• TASK INSTRUCTIONS:
Look through the data below. Pick out the lines holding the string "pink".

[Object change listings]

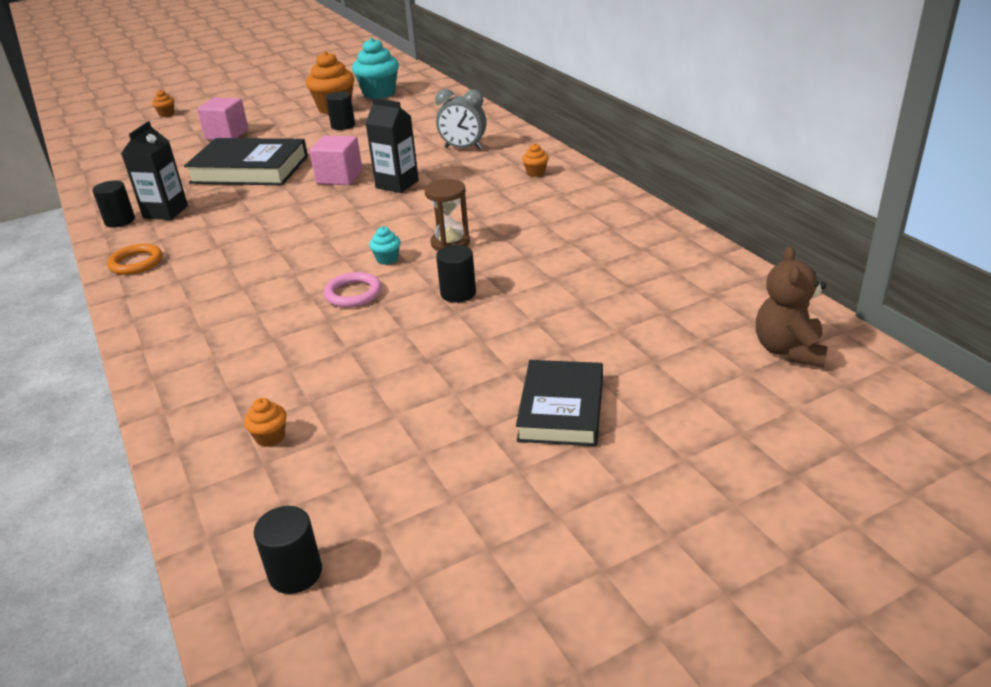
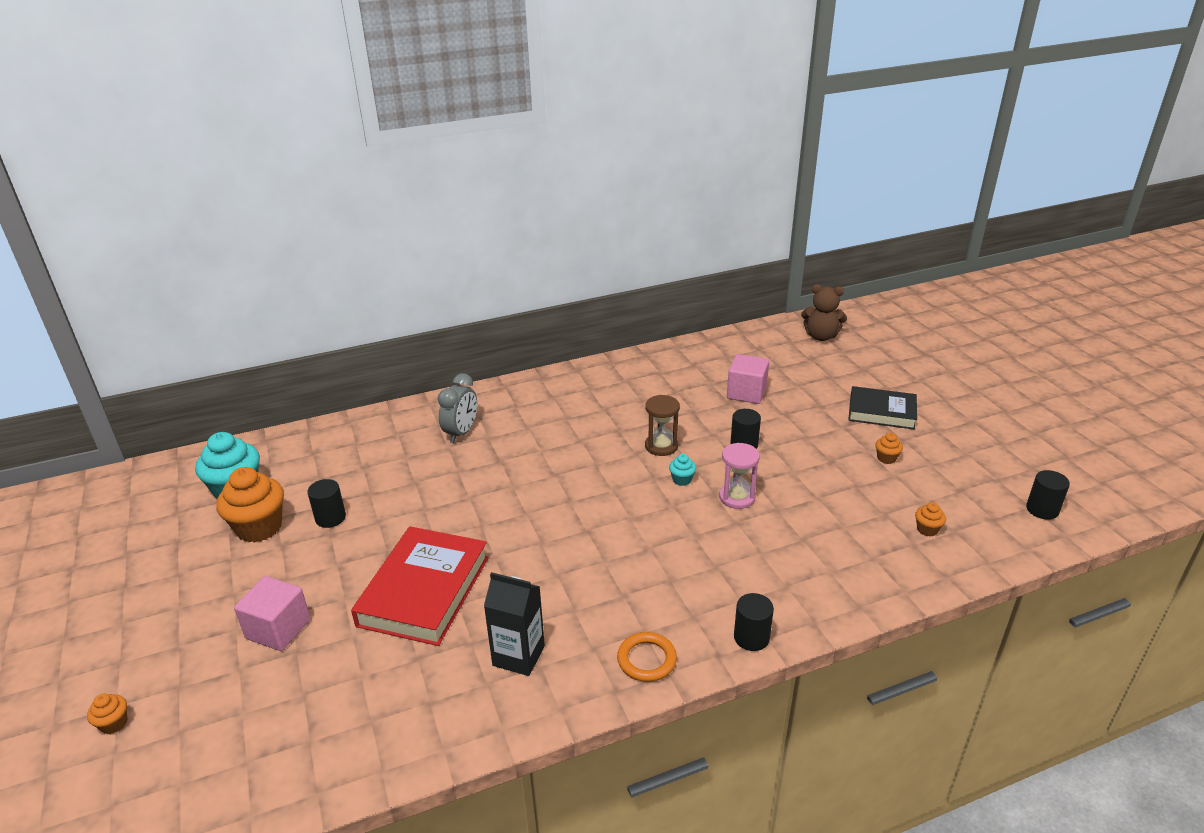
camera: 85 degrees left, 0 degrees up
(120, 221) = (527, 700): black cylinder -> black cylinder (751, 637)
(250, 169) = (424, 591): black book -> red book
(339, 177) = (489, 514): pink cube -> pink cube (746, 393)
(353, 293) = (737, 497): pink ring -> pink hourglass
(397, 184) = (528, 475): black carton -> none
(535, 173) = (543, 397): orange cupcake -> orange cupcake (886, 458)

• TASK RESULT:
(339, 177) = (489, 514): pink cube -> pink cube (746, 393)
(353, 293) = (737, 497): pink ring -> pink hourglass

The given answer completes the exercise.